=== DATA FOR ANALYSIS ===
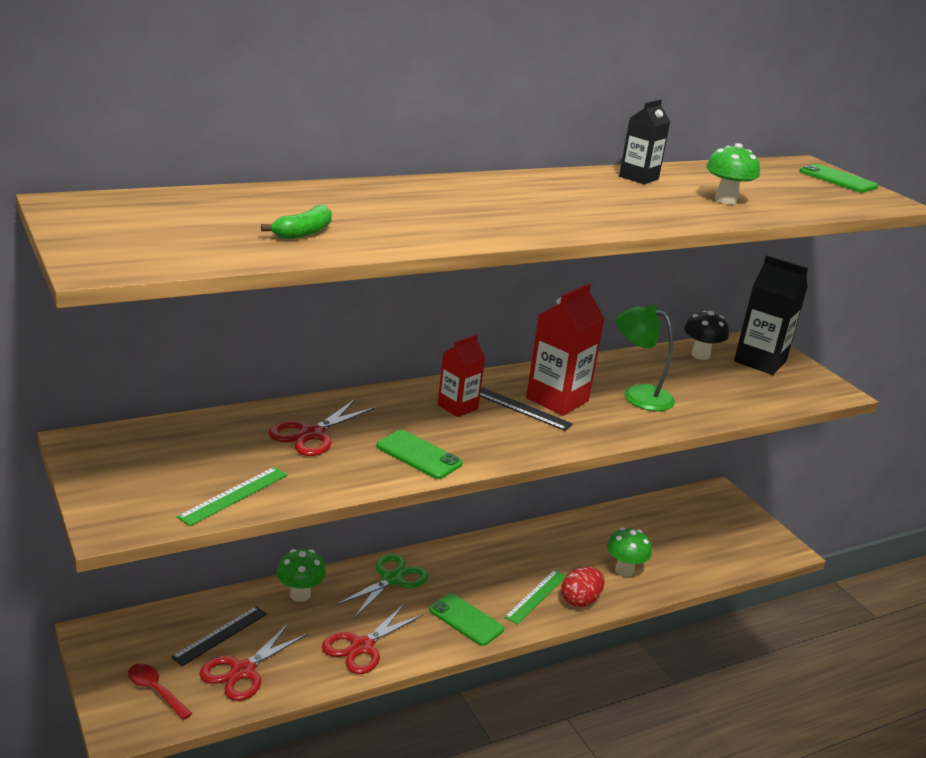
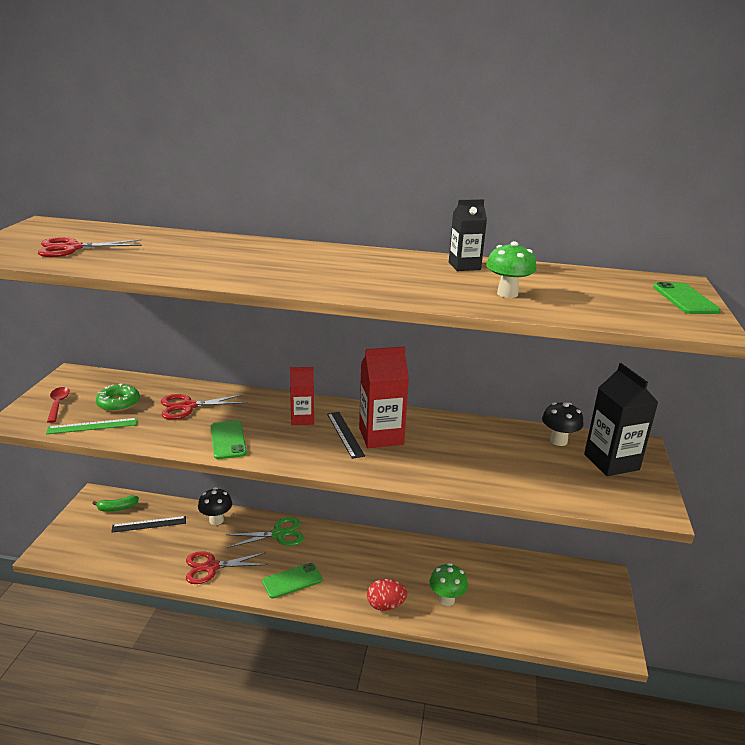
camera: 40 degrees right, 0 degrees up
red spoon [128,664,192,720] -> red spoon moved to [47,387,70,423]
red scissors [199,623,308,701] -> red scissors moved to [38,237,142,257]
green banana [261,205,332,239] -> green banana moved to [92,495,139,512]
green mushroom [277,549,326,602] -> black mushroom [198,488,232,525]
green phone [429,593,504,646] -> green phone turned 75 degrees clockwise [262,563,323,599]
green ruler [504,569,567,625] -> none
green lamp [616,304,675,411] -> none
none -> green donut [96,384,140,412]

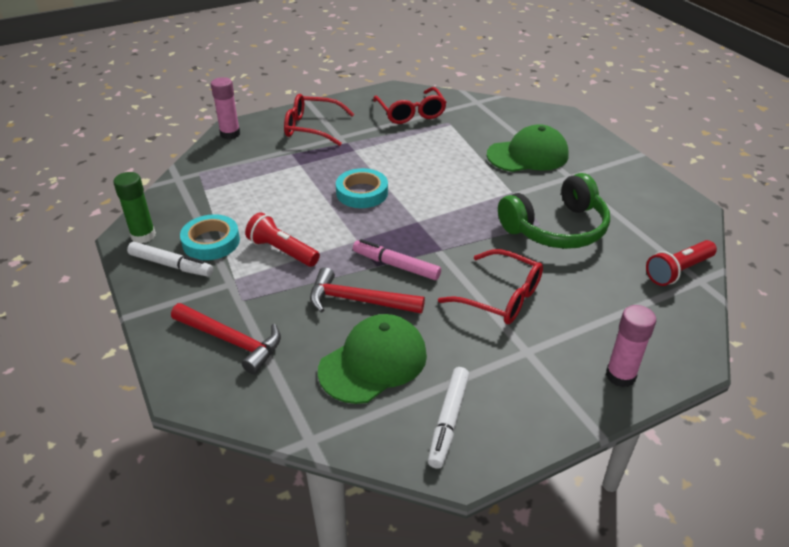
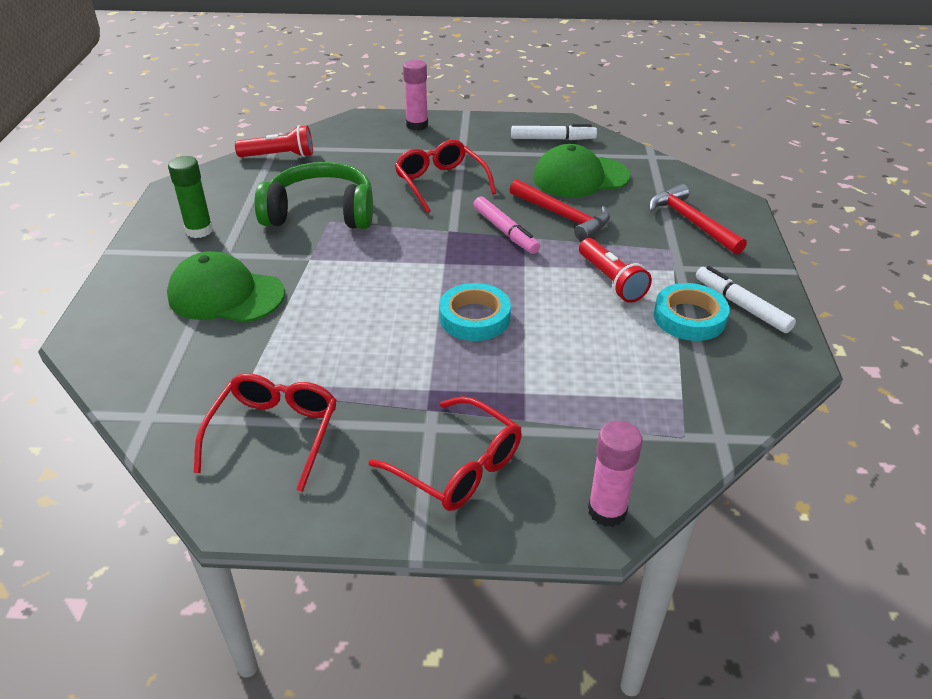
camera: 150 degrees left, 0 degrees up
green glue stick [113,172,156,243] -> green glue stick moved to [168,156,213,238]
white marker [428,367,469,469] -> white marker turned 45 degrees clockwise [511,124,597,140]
===
=== DATA FOR ANALYSIS ===
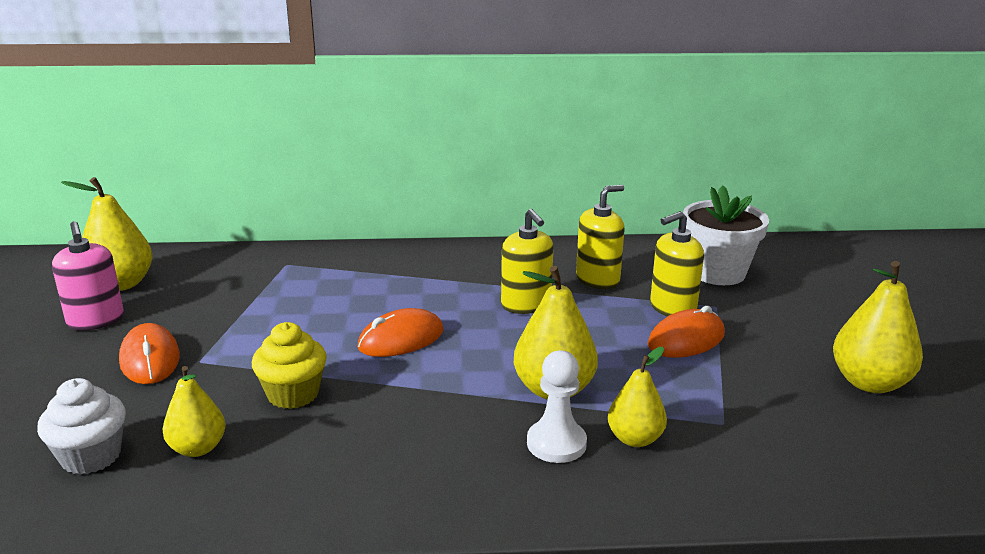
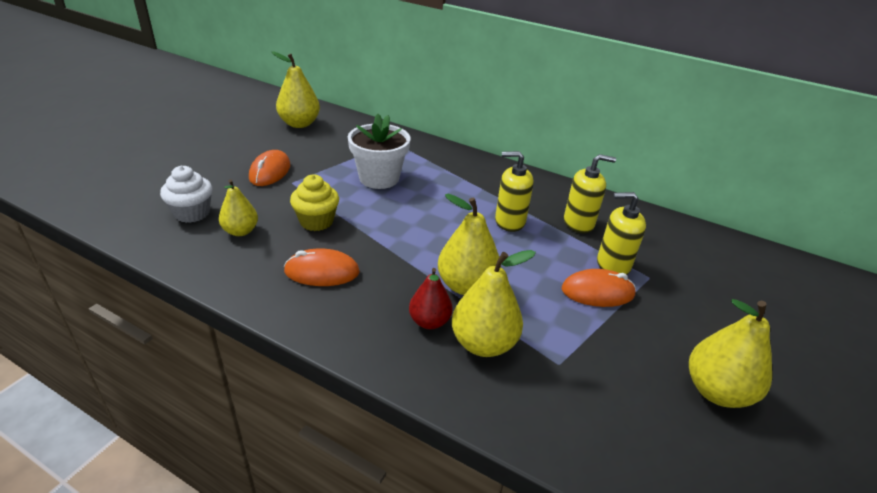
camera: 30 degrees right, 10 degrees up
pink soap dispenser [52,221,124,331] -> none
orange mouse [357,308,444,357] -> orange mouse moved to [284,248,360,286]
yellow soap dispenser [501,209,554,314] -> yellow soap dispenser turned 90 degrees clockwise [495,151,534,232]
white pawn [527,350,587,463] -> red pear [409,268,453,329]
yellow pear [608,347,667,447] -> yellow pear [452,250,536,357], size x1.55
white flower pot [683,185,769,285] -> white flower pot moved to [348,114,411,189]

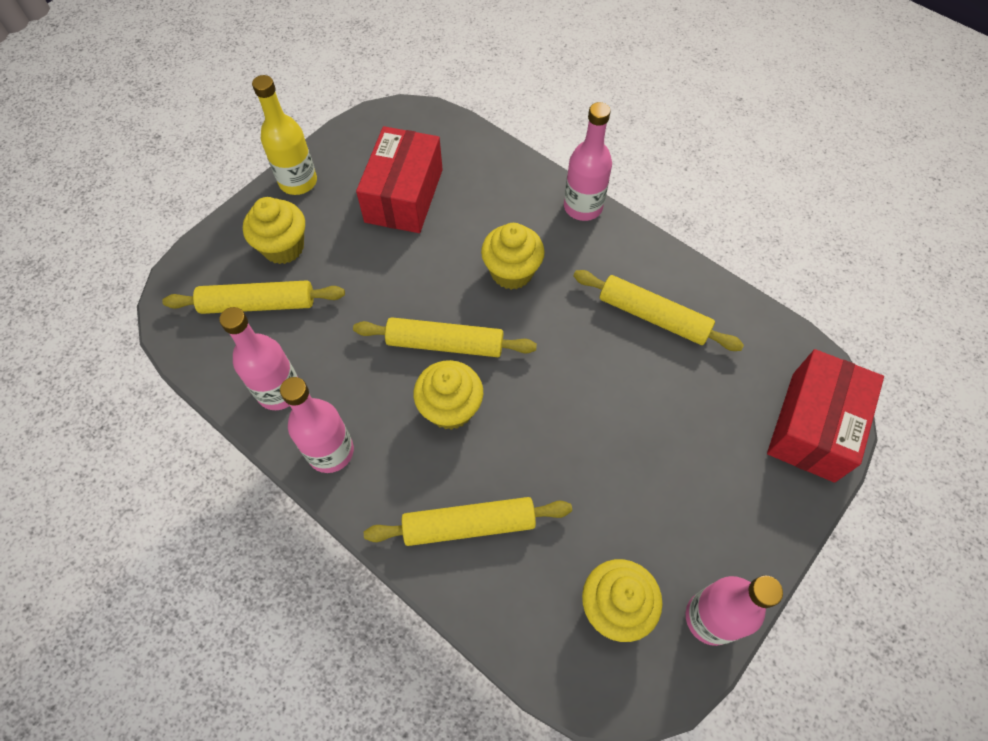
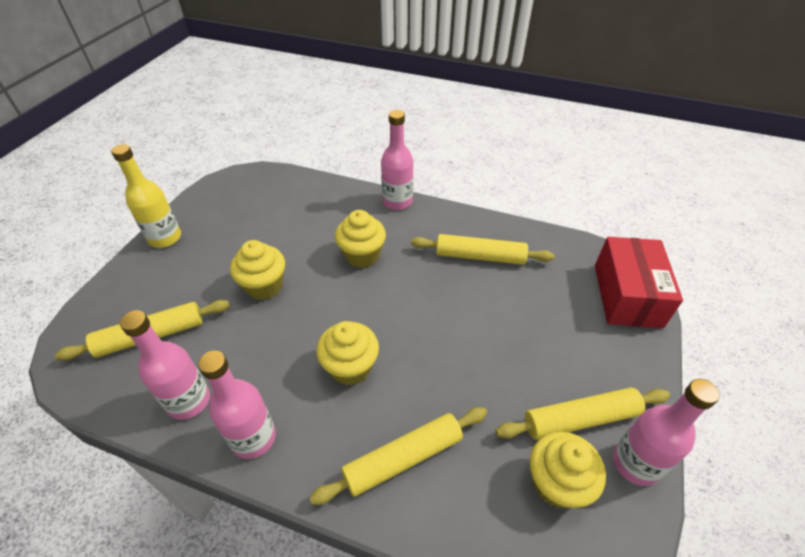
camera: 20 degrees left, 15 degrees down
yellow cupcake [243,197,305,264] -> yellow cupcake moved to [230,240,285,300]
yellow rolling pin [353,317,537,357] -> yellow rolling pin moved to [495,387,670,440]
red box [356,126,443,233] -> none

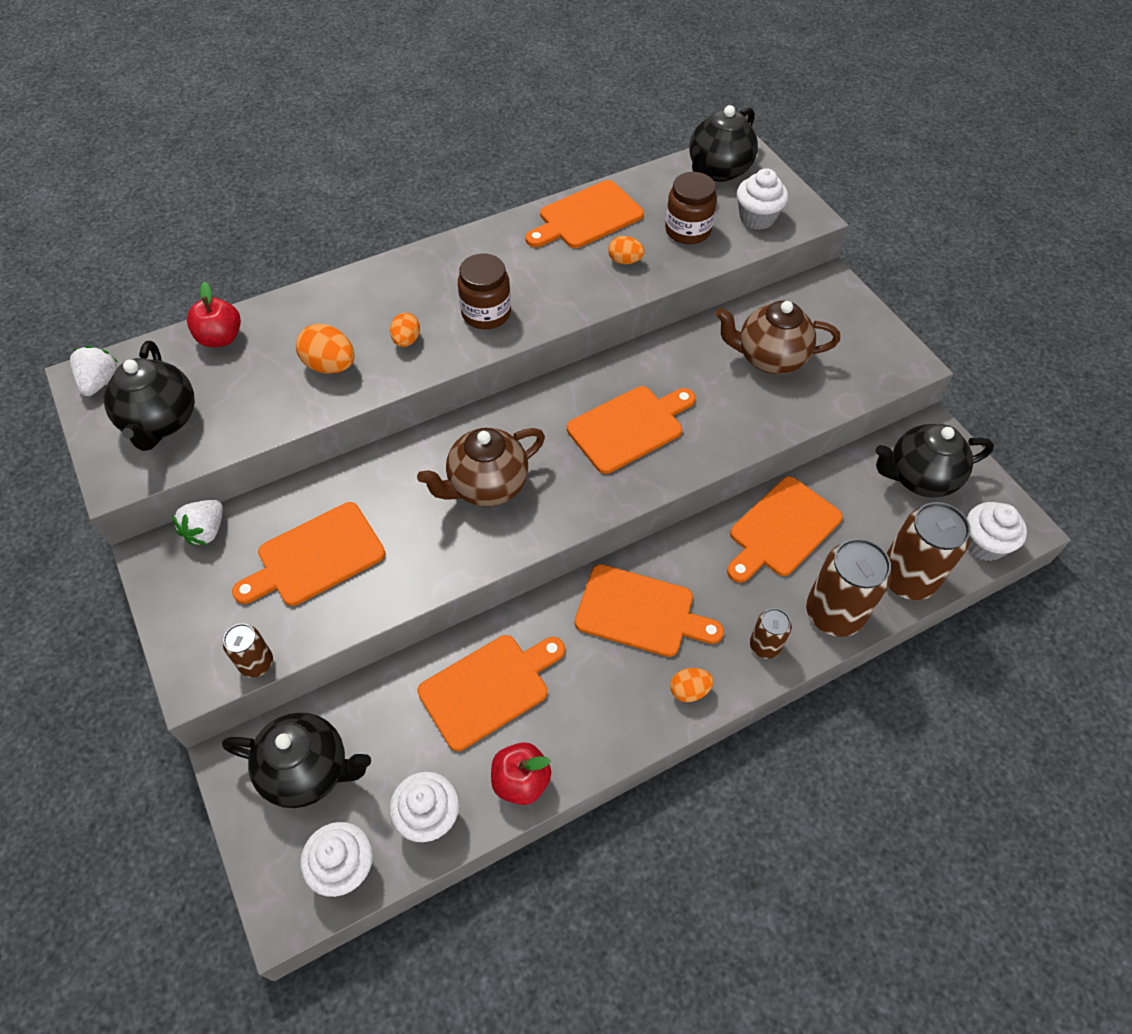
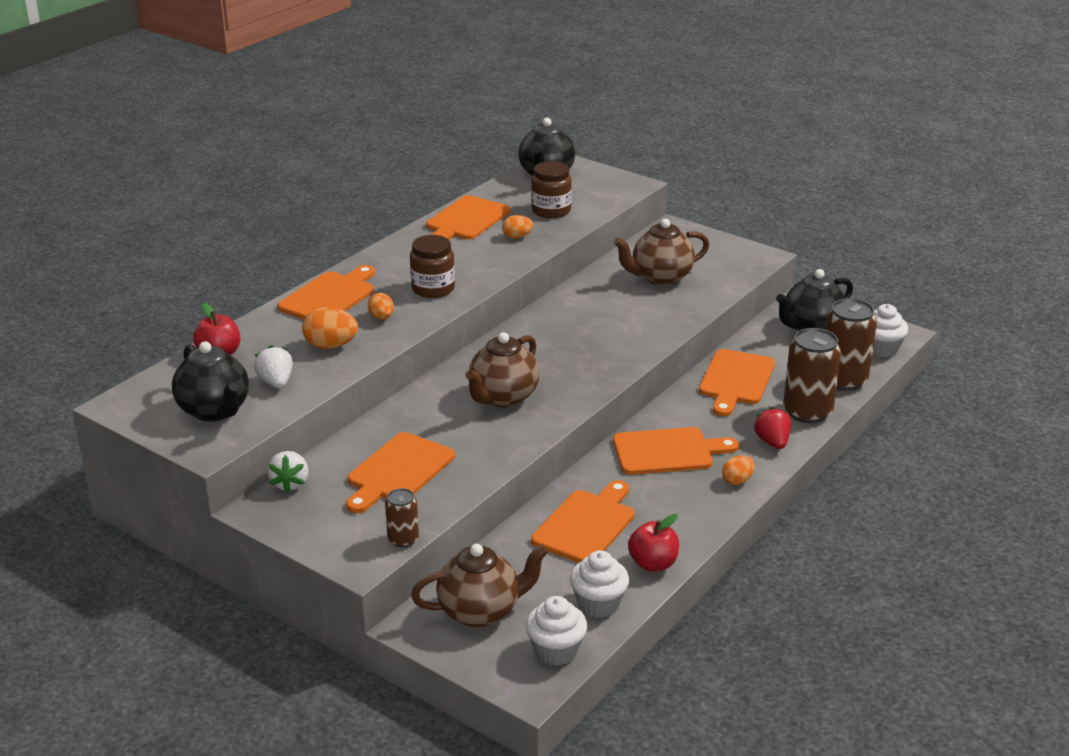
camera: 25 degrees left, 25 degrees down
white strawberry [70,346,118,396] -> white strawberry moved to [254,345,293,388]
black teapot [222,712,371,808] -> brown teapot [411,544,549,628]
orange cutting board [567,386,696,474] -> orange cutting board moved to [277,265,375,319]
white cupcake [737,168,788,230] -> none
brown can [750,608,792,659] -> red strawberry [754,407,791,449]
===
=== DATA FOR ANALYSIS ===
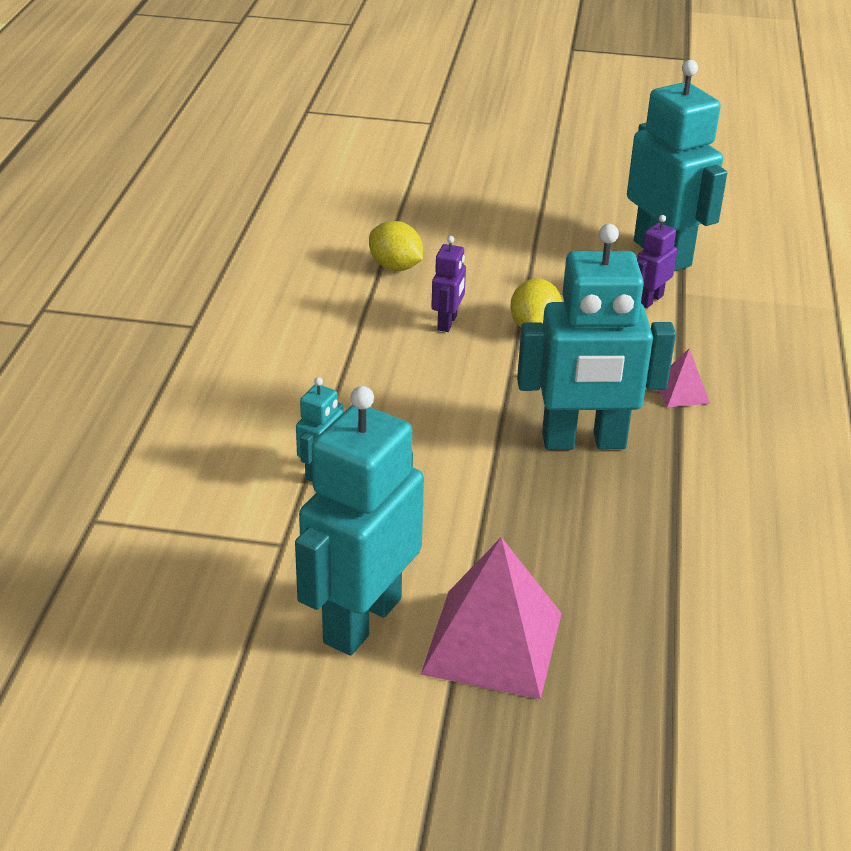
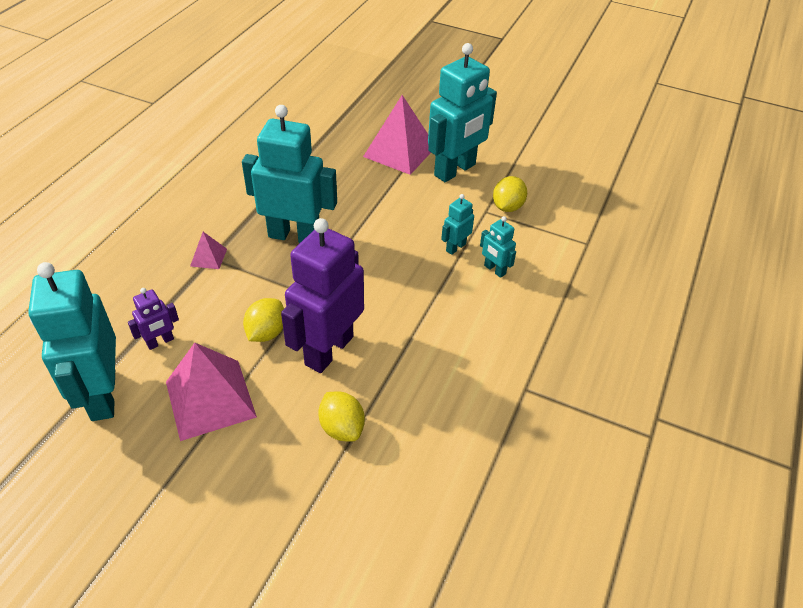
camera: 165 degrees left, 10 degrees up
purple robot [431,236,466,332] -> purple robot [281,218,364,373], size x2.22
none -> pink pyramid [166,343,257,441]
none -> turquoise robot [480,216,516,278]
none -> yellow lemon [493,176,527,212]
===
§ **YOUR TASK**: Give exactly the lines above that run from the line with "yellow soap dispenser [501,209,554,314]" to the line with "brown can [750,608,792,659]", both included, leaving every picture out.

§ **SOLUTION TO THIS TASK**:
yellow soap dispenser [501,209,554,314] -> yellow soap dispenser turned 90 degrees clockwise [495,151,534,232]
white pawn [527,350,587,463] -> red pear [409,268,453,329]
yellow pear [608,347,667,447] -> yellow pear [452,250,536,357], size x1.55
white flower pot [683,185,769,285] -> white flower pot moved to [348,114,411,189]

camera: 20 degrees left, 15 degrees down
yellow cupcake [243,197,305,264] -> yellow cupcake moved to [230,240,285,300]
yellow rolling pin [353,317,537,357] -> yellow rolling pin moved to [495,387,670,440]
red box [356,126,443,233] -> none

camera: 25 degrees left, 25 degrees down
white strawberry [70,346,118,396] -> white strawberry moved to [254,345,293,388]
black teapot [222,712,371,808] -> brown teapot [411,544,549,628]
orange cutting board [567,386,696,474] -> orange cutting board moved to [277,265,375,319]
white cupcake [737,168,788,230] -> none
brown can [750,608,792,659] -> red strawberry [754,407,791,449]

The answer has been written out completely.